- _Exercise description_
Where an entry contains a picture, skip the picture and write out everything else exactly.

- _Data supplied_
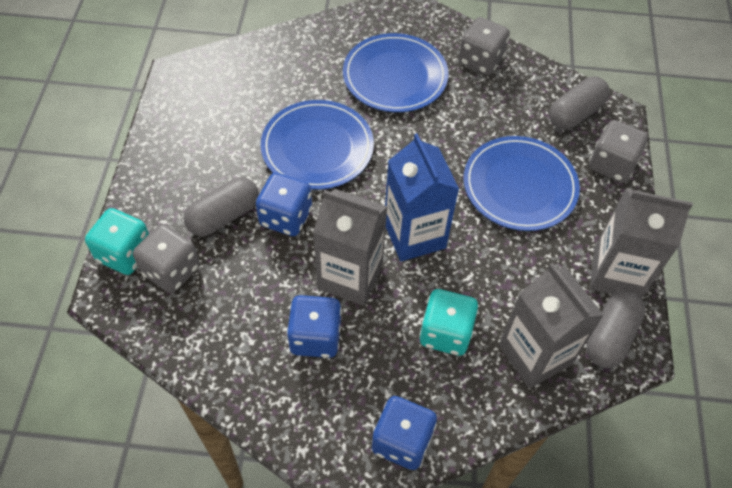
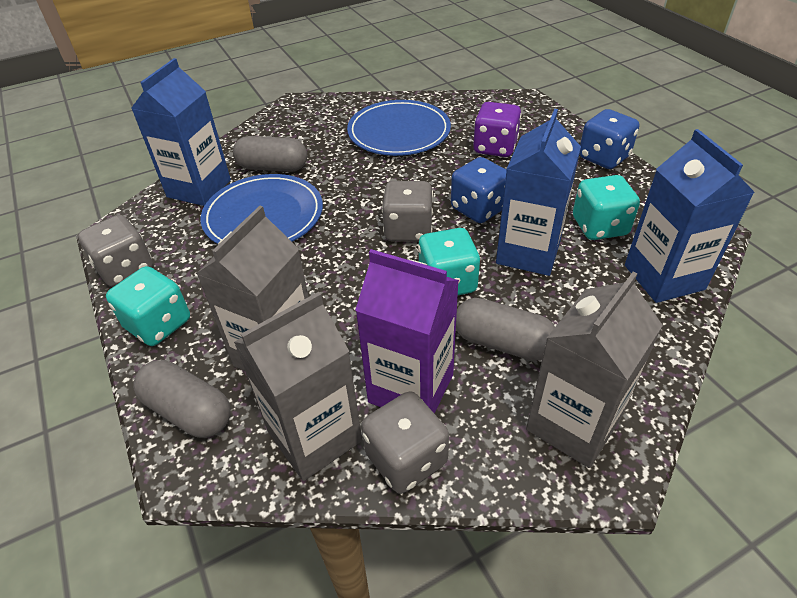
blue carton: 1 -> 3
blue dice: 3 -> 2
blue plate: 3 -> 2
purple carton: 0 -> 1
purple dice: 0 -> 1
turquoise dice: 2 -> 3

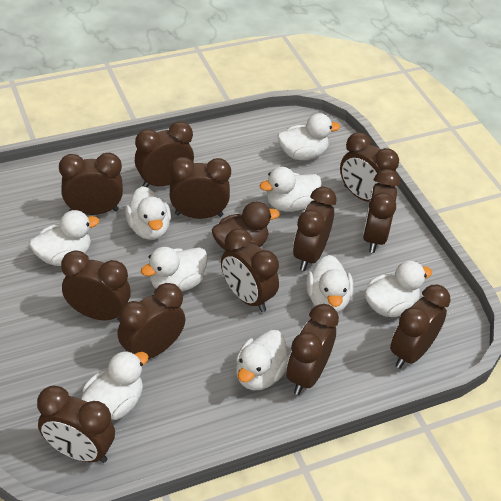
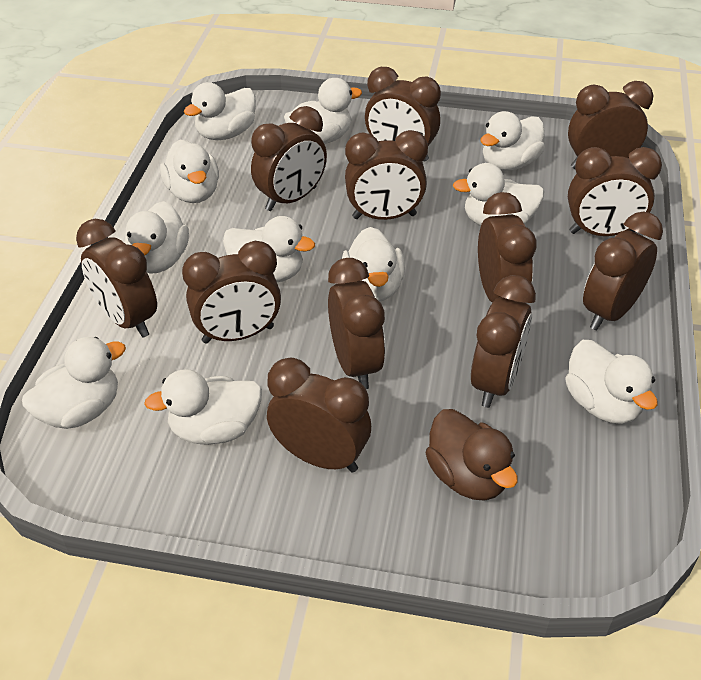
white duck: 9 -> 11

- _Response_
blue carton: 1 -> 3
blue dice: 3 -> 2
blue plate: 3 -> 2
purple carton: 0 -> 1
purple dice: 0 -> 1
turquoise dice: 2 -> 3

white duck: 9 -> 11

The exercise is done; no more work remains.